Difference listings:
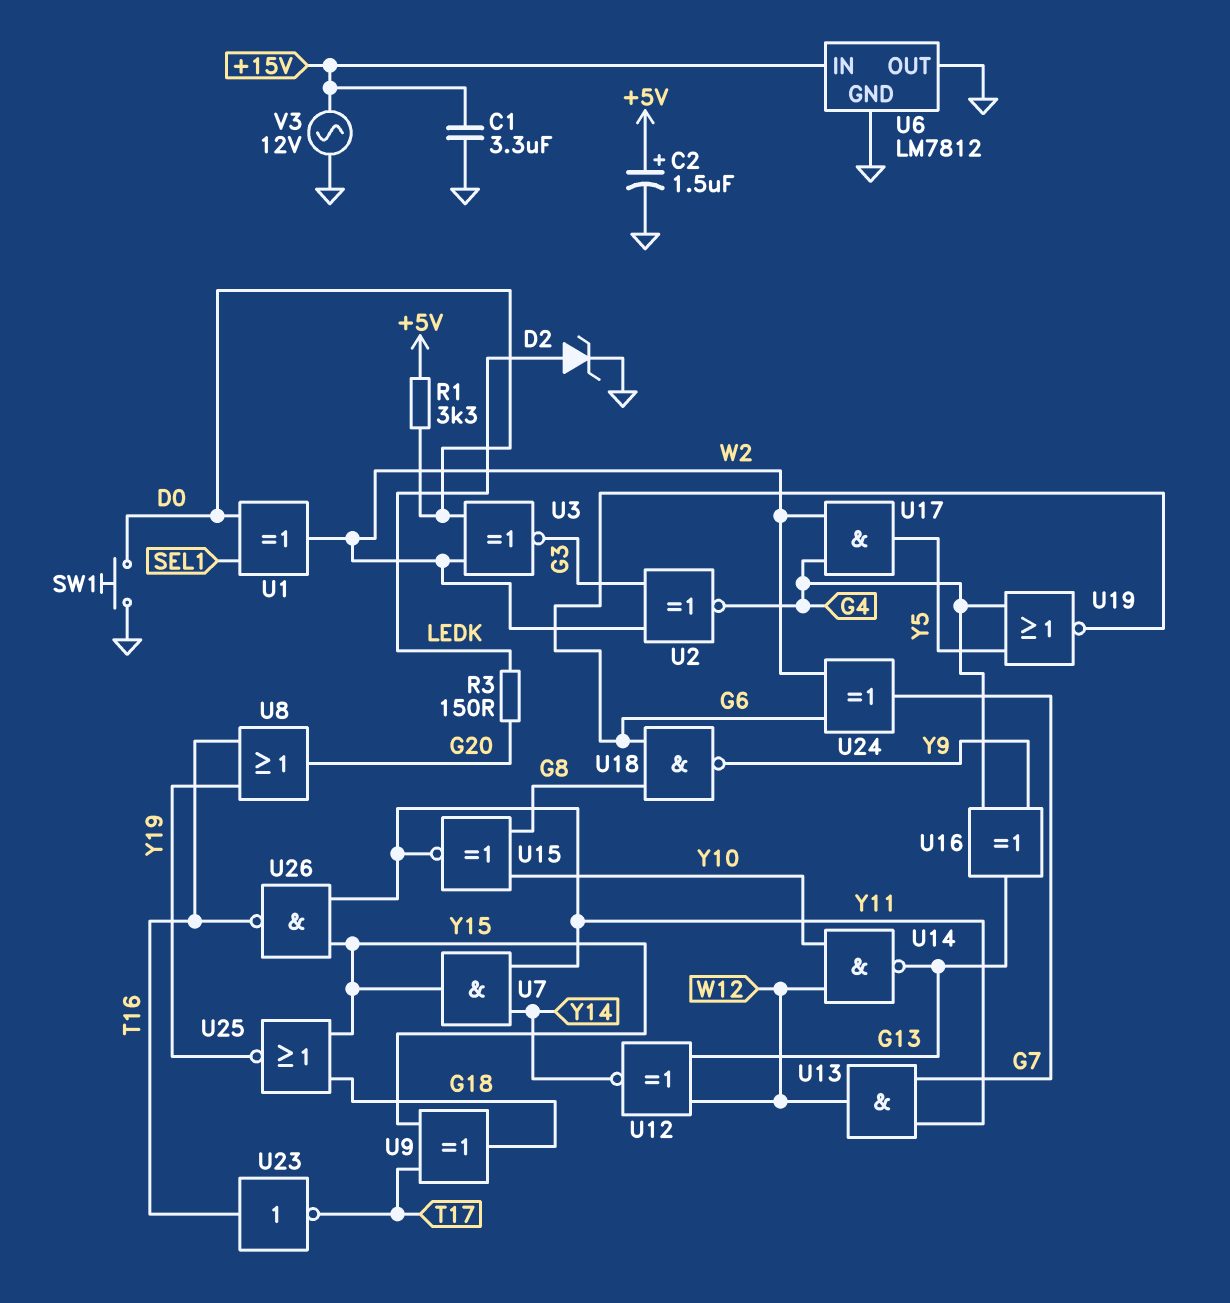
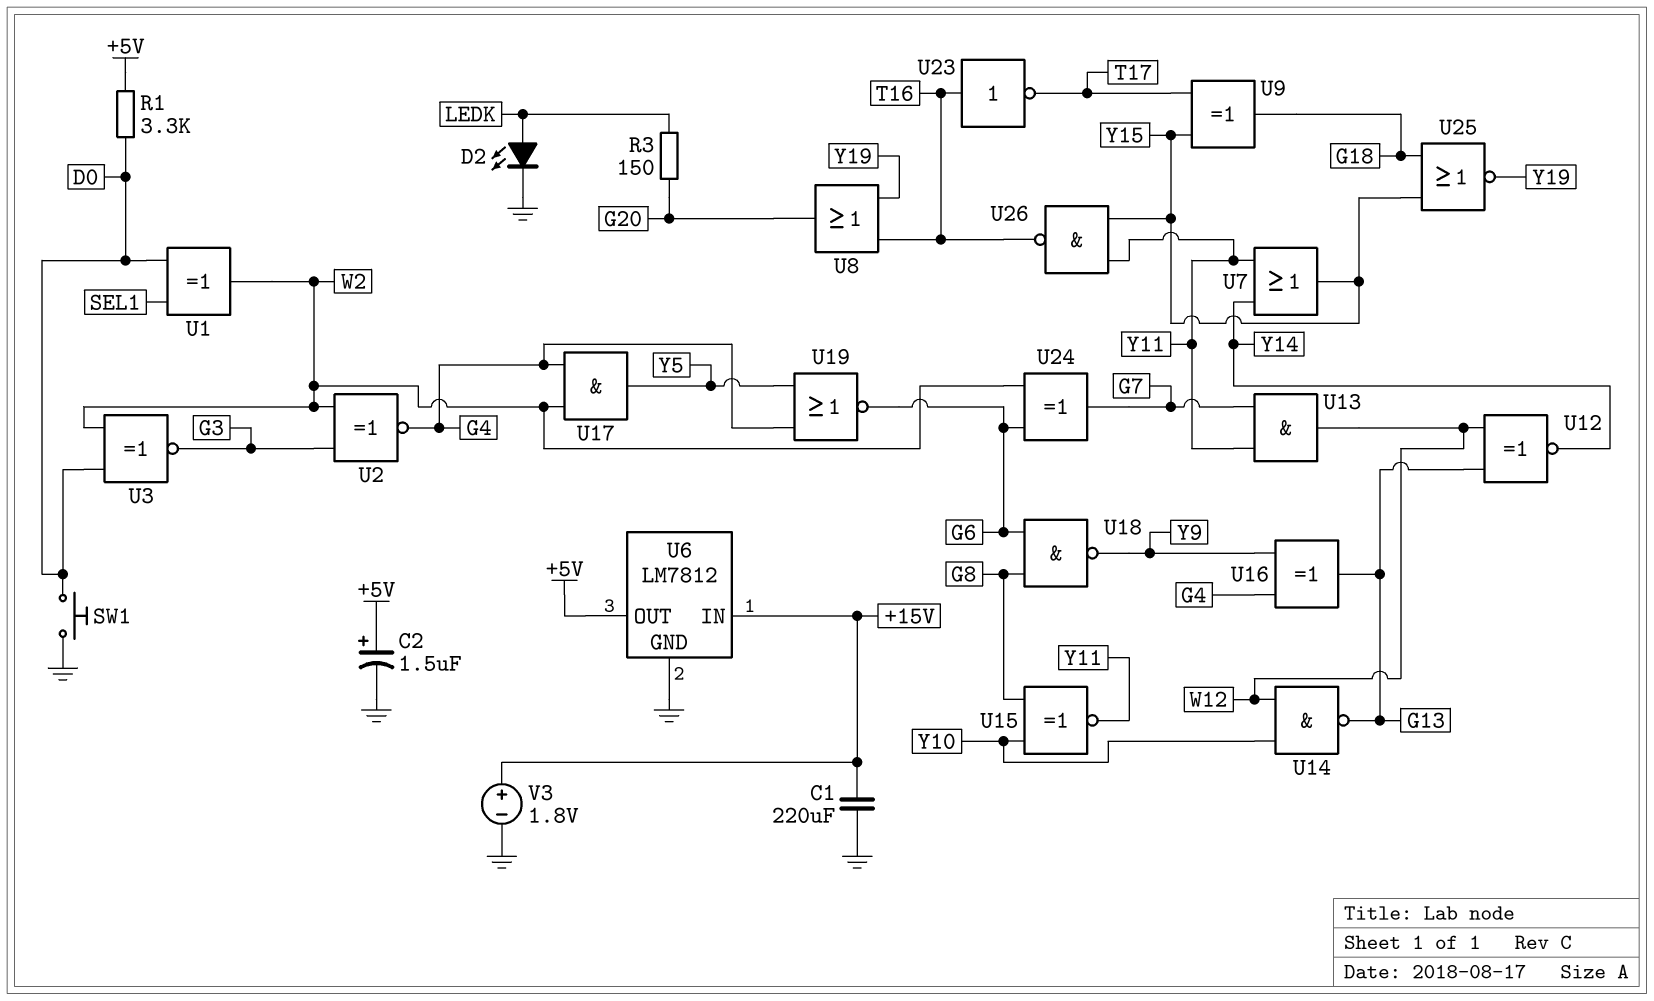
C1: 3.3uF (+15V, GND) -> 220uF (+15V, GND)
D2: zener (A LEDK, K GND) -> LED (A LEDK, K GND)
U6 pin OUT: GND -> +5V
U7: AND (in Y11, in Y14, out Y15) -> OR (in Y11, in Y14, out Y15)
V3: AC 12V (+15V, GND) -> 1.8V (plus +15V, minus GND)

TASK: The line containing "D2: zener (A" begins the span, and the last line of the records above ends it. Return that span exactly, and nothing outside it.

RESULT FOR THIS EXERCISE:
D2: zener (A LEDK, K GND) -> LED (A LEDK, K GND)
U6 pin OUT: GND -> +5V
U7: AND (in Y11, in Y14, out Y15) -> OR (in Y11, in Y14, out Y15)
V3: AC 12V (+15V, GND) -> 1.8V (plus +15V, minus GND)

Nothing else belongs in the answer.